- [Exercise brief]
Only the text belongs in the answer: every line of the records below, transcribed exactly.

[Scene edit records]
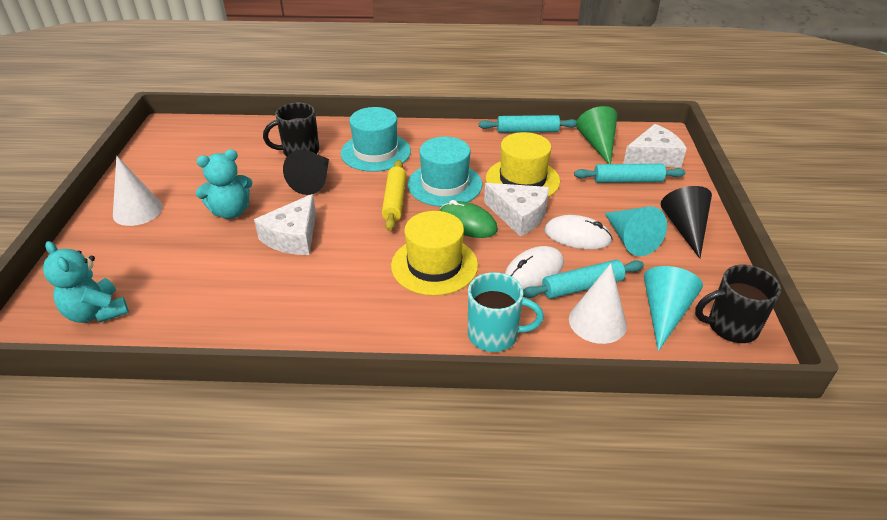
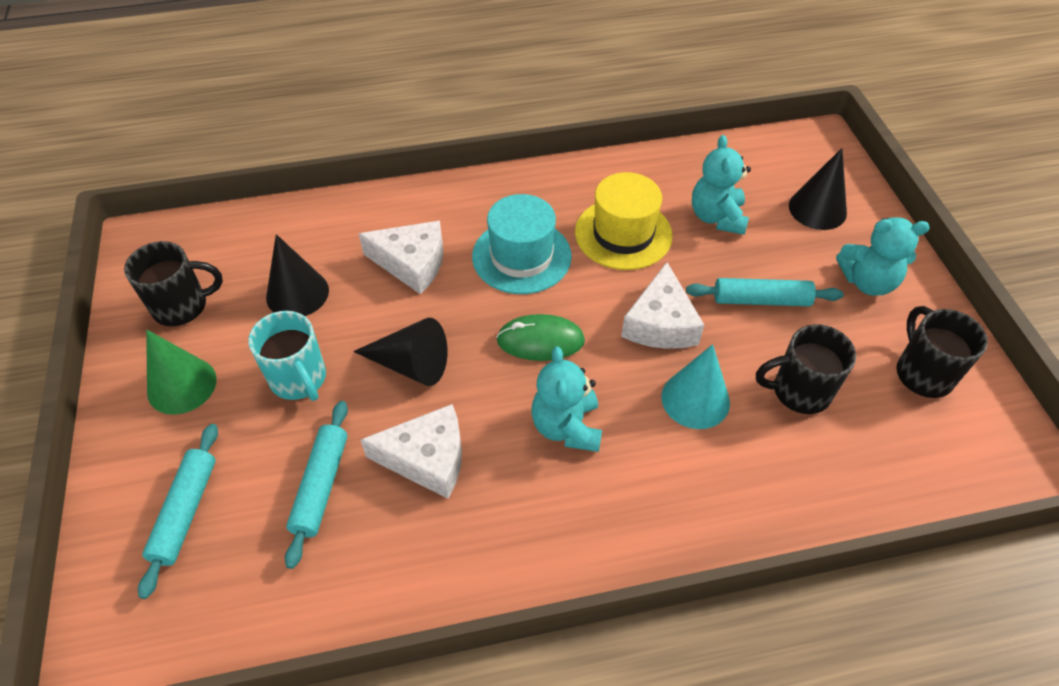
black cone: 2 -> 3
black mug: 2 -> 3
turquoise cone: 2 -> 1
turquoise hat: 2 -> 1
turquoise teddy bear: 2 -> 3
white cone: 2 -> 0
white mouse: 2 -> 0
yellow hat: 2 -> 1
yellow rolling pin: 1 -> 0

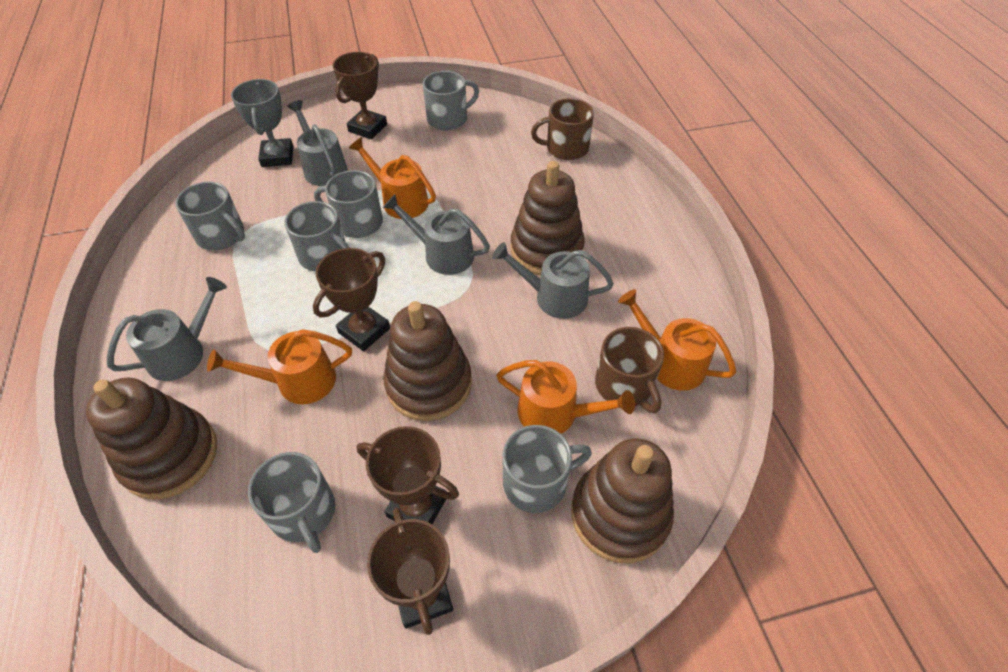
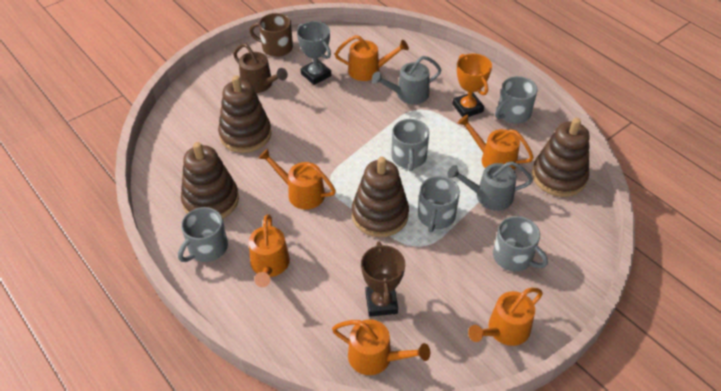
brown mug: 2 -> 1
brown trophy: 4 -> 1
brown watering can: 0 -> 1
grey mug: 6 -> 5
grey watering can: 4 -> 2
orange trophy: 0 -> 1
orange watering can: 4 -> 6

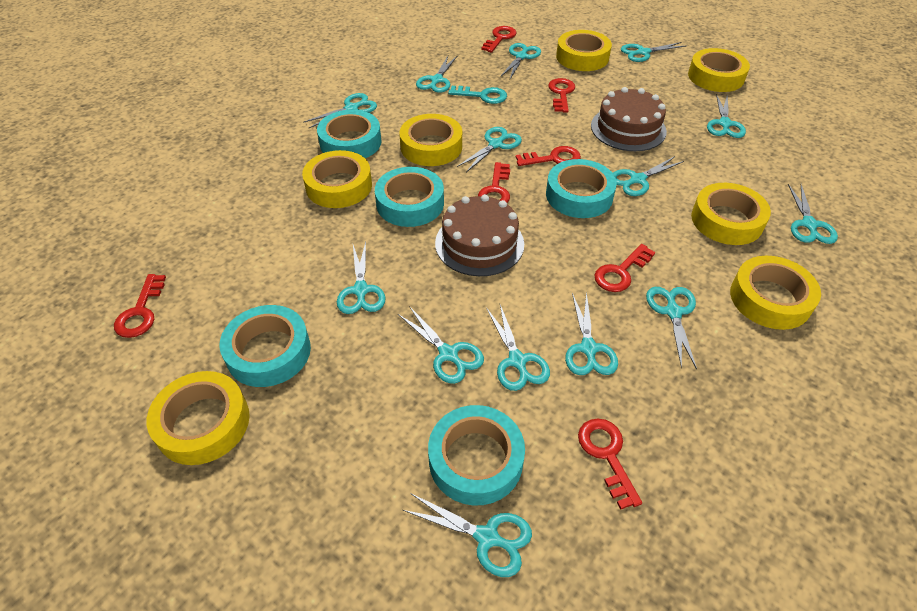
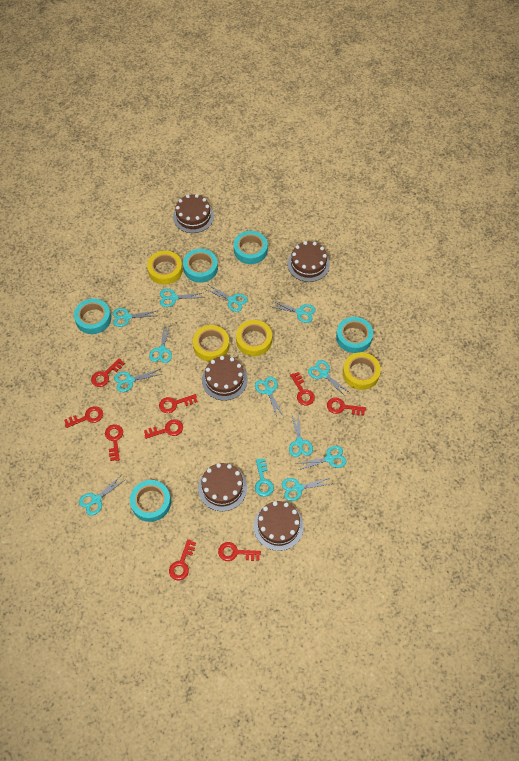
brown cake: 2 -> 5
red key: 7 -> 9
turquoise scissors: 14 -> 12
yellow tape: 7 -> 4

- [Worked solution]
black cone: 2 -> 3
black mug: 2 -> 3
turquoise cone: 2 -> 1
turquoise hat: 2 -> 1
turquoise teddy bear: 2 -> 3
white cone: 2 -> 0
white mouse: 2 -> 0
yellow hat: 2 -> 1
yellow rolling pin: 1 -> 0

brown mug: 2 -> 1
brown trophy: 4 -> 1
brown watering can: 0 -> 1
grey mug: 6 -> 5
grey watering can: 4 -> 2
orange trophy: 0 -> 1
orange watering can: 4 -> 6

brown cake: 2 -> 5
red key: 7 -> 9
turquoise scissors: 14 -> 12
yellow tape: 7 -> 4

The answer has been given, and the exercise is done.